**PROBLEM TO WORK ON:** Pick out each line in the rows below that contains the word "them" and copy every such line in full. Only matches with the same capitalization count.

• • • • • • •

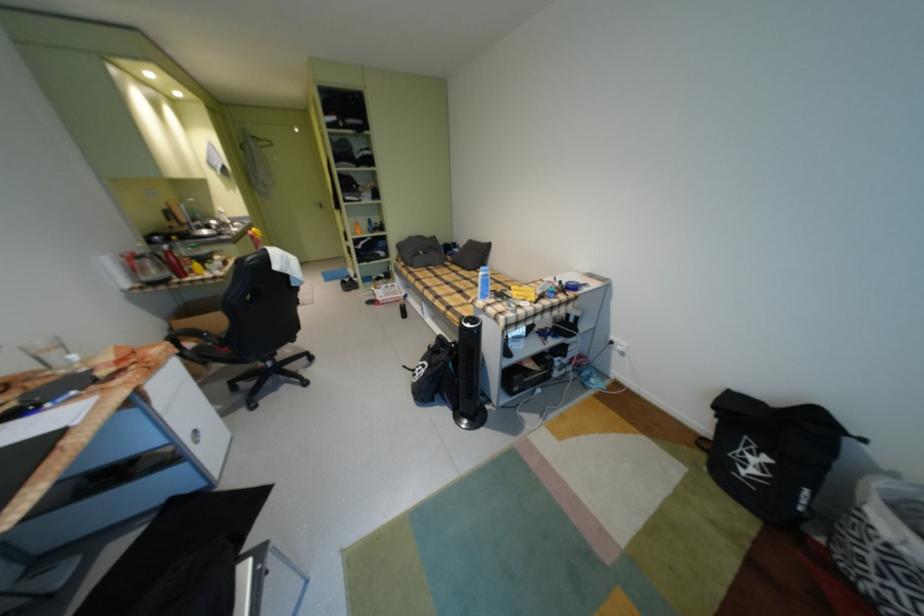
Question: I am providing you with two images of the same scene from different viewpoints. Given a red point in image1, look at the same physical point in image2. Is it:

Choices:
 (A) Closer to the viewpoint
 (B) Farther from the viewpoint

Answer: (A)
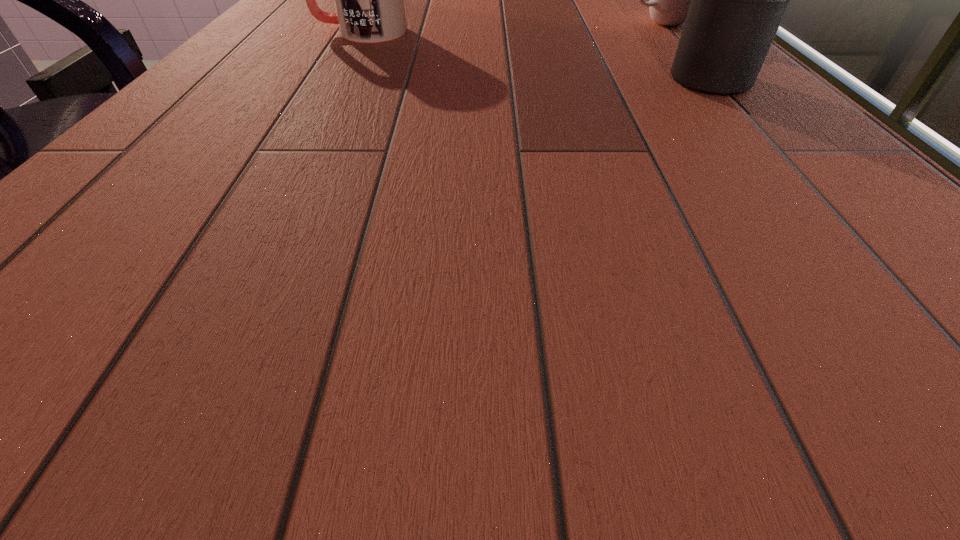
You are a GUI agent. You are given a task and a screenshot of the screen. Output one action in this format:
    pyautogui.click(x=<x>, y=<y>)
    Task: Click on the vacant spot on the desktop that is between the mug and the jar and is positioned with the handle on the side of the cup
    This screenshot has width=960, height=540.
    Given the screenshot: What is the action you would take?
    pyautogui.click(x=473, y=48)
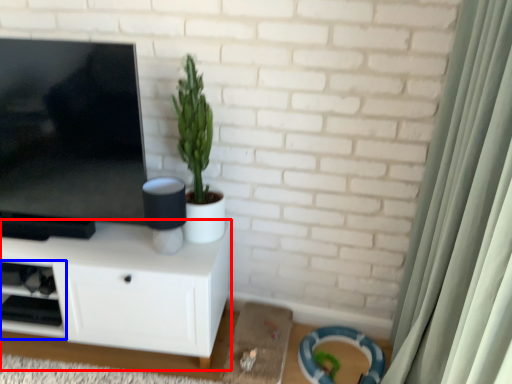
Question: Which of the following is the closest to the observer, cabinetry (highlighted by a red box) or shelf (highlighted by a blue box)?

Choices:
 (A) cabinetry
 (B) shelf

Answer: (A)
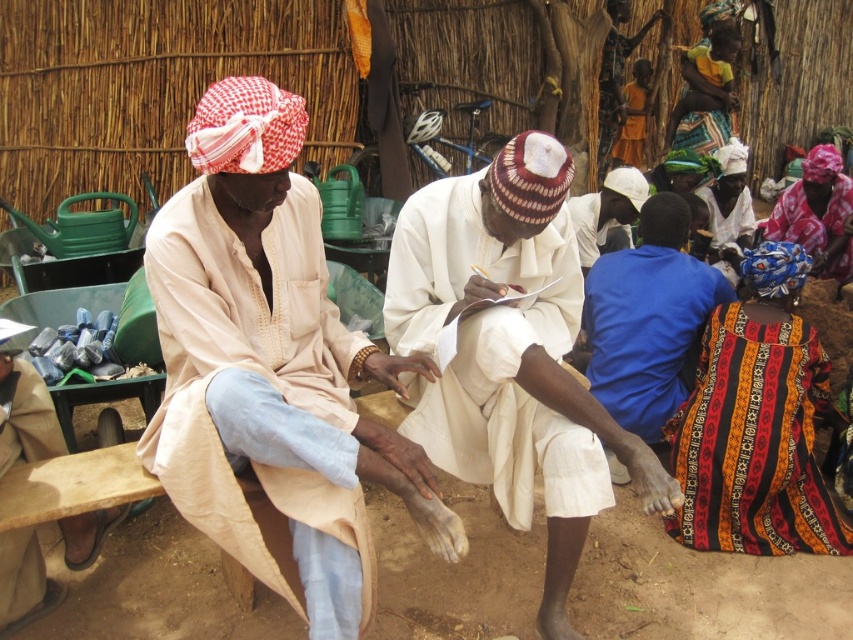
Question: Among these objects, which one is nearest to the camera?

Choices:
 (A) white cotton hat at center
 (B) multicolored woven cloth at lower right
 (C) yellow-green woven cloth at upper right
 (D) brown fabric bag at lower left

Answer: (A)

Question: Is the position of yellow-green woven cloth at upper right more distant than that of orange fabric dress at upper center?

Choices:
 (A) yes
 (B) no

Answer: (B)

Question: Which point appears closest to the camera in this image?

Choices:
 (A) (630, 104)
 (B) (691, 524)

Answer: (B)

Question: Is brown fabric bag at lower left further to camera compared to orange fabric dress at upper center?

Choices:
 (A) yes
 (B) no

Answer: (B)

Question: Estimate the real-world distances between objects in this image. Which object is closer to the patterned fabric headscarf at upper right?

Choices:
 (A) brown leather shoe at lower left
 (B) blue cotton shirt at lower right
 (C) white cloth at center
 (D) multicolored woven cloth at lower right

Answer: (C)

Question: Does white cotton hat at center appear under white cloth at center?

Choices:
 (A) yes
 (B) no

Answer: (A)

• • • • • • •

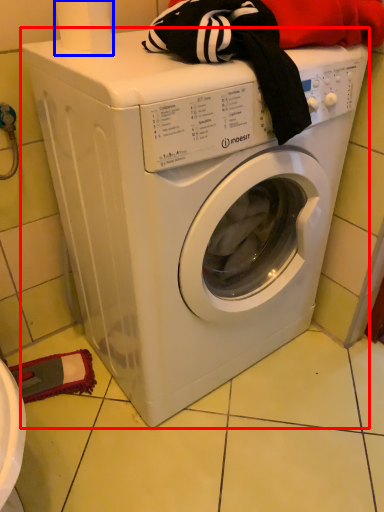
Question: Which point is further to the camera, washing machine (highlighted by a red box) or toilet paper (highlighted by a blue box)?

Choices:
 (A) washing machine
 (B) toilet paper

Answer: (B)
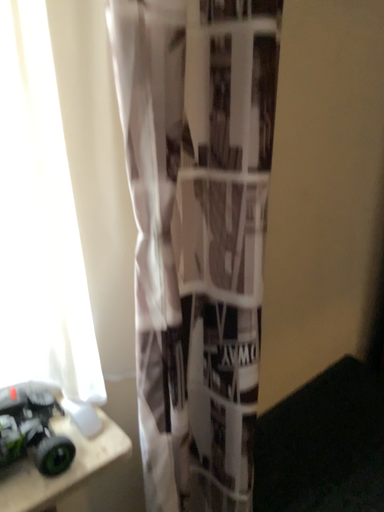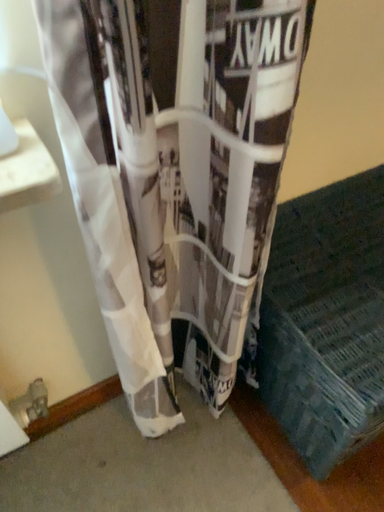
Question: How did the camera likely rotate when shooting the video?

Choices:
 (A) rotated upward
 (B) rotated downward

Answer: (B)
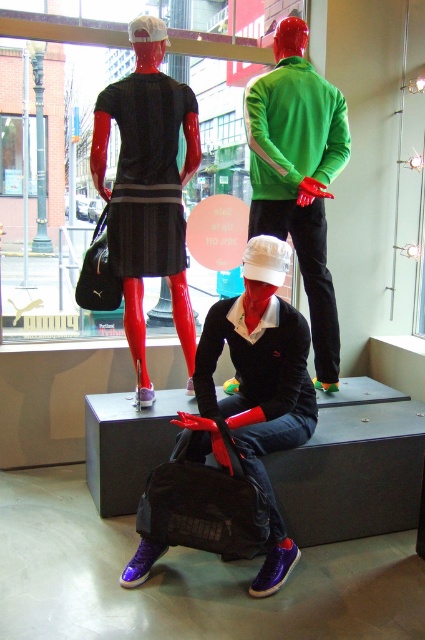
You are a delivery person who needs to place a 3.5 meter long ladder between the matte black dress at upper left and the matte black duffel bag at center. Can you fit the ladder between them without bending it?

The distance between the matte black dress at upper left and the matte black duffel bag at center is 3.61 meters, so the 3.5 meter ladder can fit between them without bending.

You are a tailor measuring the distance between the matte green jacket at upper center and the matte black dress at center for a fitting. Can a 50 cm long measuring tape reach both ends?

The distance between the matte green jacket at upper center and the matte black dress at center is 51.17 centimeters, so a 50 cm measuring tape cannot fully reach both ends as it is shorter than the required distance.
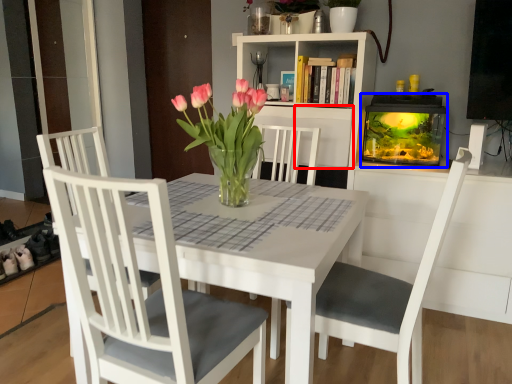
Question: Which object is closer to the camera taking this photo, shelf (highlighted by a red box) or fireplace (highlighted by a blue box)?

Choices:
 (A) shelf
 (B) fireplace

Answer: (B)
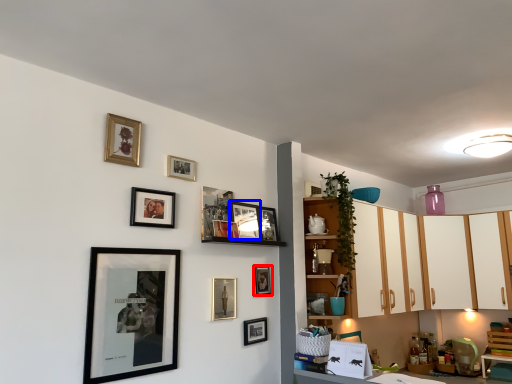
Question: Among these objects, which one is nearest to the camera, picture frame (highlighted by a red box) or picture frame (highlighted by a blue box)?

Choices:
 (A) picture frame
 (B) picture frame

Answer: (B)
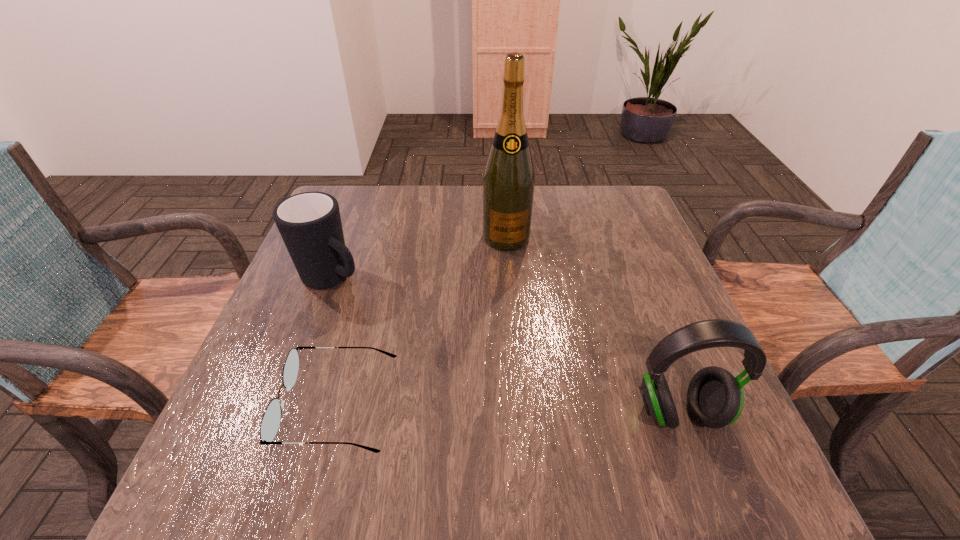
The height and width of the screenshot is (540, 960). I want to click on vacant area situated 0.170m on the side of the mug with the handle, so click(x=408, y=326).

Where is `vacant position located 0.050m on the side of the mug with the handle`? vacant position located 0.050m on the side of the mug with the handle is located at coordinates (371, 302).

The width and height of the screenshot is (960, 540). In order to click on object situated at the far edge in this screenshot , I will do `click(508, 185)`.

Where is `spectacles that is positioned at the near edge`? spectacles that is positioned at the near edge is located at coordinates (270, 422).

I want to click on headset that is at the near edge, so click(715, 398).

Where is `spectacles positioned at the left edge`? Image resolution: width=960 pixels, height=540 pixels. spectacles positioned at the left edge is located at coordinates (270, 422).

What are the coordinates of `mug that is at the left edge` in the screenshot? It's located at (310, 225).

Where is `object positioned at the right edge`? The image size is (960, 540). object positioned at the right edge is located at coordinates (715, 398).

• • • • • • •

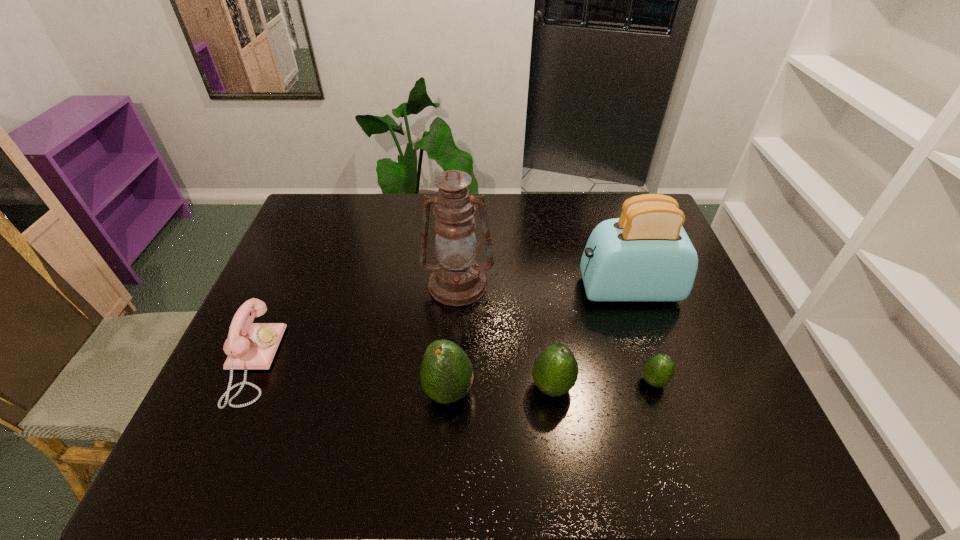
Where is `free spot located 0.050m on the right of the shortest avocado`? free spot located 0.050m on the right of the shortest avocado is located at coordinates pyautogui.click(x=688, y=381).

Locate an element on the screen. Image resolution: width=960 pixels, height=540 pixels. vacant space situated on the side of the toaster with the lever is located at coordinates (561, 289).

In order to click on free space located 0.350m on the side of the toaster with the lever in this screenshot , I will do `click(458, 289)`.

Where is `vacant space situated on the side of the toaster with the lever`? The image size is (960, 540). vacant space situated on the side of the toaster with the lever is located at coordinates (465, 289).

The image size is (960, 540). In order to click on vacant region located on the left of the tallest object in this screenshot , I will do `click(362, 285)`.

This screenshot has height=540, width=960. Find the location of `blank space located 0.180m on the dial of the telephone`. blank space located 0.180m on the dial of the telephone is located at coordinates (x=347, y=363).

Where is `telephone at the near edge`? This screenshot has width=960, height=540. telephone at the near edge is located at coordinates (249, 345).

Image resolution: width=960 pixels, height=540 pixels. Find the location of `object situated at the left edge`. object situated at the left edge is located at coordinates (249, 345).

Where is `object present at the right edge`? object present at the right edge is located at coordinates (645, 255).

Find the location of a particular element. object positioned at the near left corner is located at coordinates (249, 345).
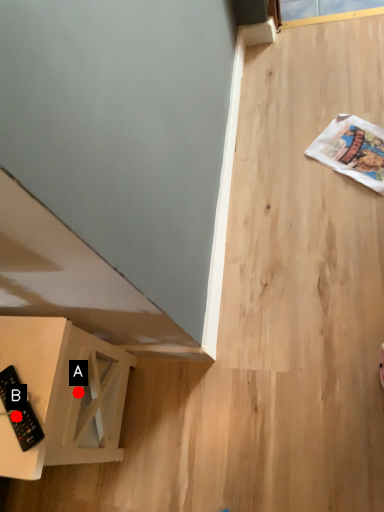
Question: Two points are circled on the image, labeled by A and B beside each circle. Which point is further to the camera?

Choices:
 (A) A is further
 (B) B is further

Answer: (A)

• • • • • • •

**ANSWER:**
You are a delivery person who needs to place a 3.5 meter long ladder between the matte black dress at upper left and the matte black duffel bag at center. Can you fit the ladder between them without bending it?
The distance between the matte black dress at upper left and the matte black duffel bag at center is 3.61 meters, so the 3.5 meter ladder can fit between them without bending.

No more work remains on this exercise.